For every line of the records below that holds "none", add one. Give only the final total.

SOURCE RECORDS:
______________________________

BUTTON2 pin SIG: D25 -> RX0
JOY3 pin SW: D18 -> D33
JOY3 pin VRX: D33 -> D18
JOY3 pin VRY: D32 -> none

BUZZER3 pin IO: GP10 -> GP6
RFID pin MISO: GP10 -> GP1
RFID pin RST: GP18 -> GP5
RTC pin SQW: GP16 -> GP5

______________________________

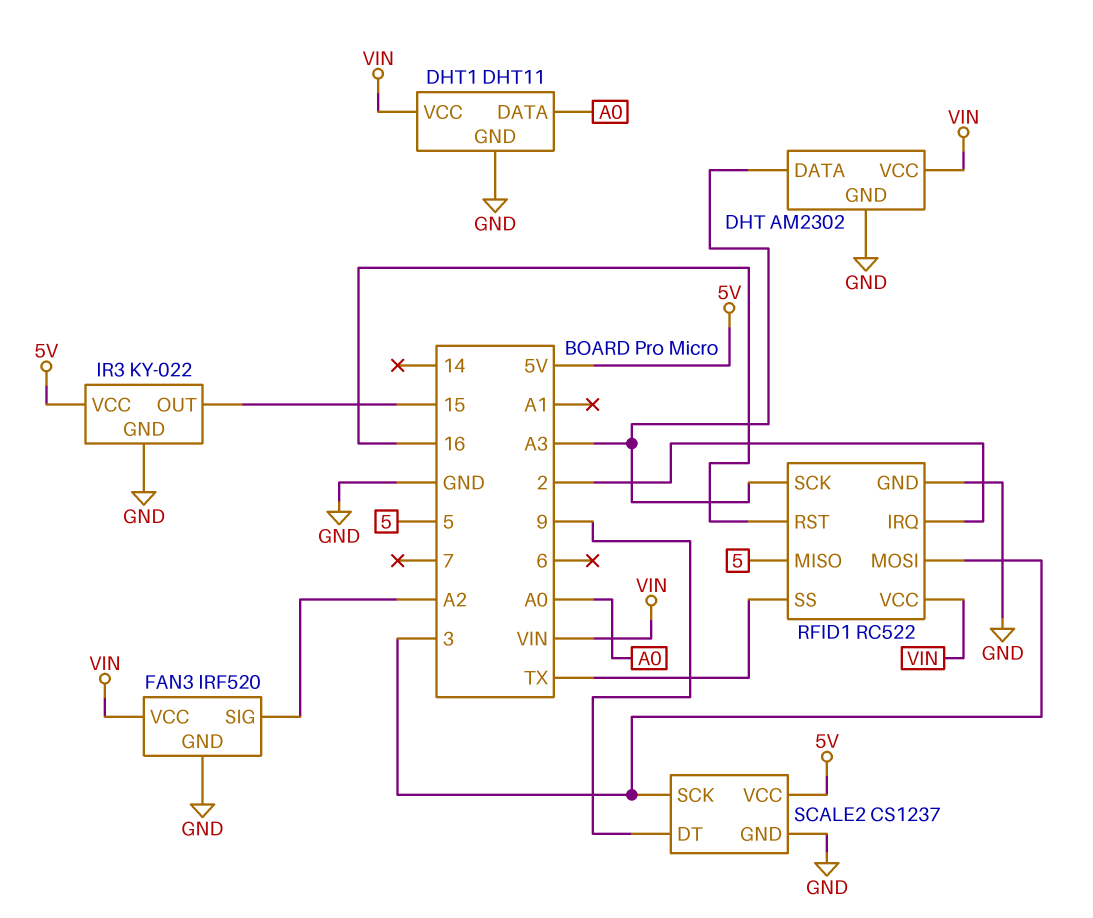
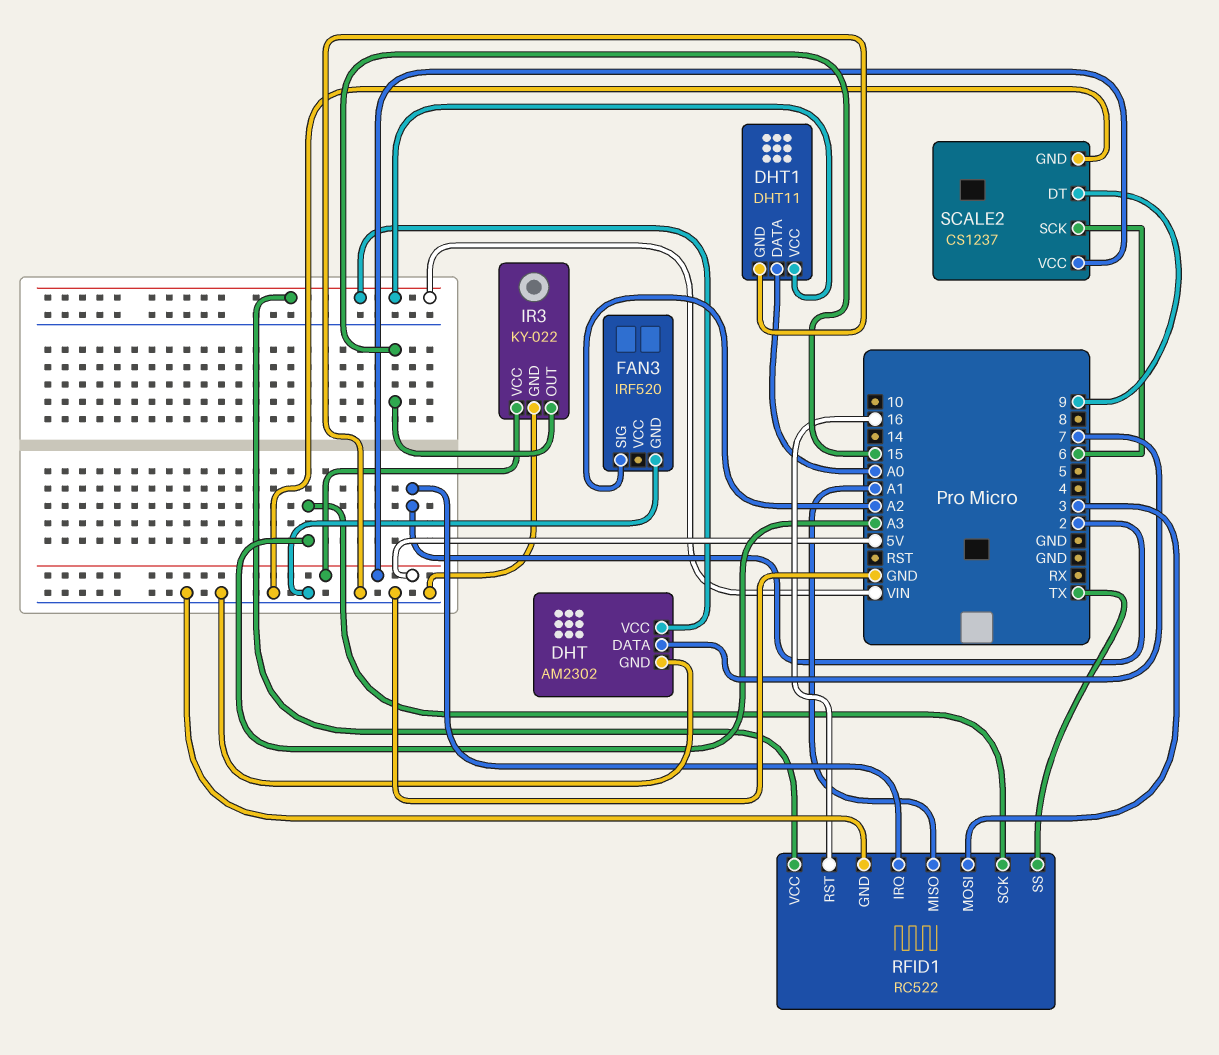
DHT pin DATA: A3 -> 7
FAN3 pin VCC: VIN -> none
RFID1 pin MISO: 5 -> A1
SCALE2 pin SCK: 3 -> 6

______________________________

PROBLEM SOLUTION: 2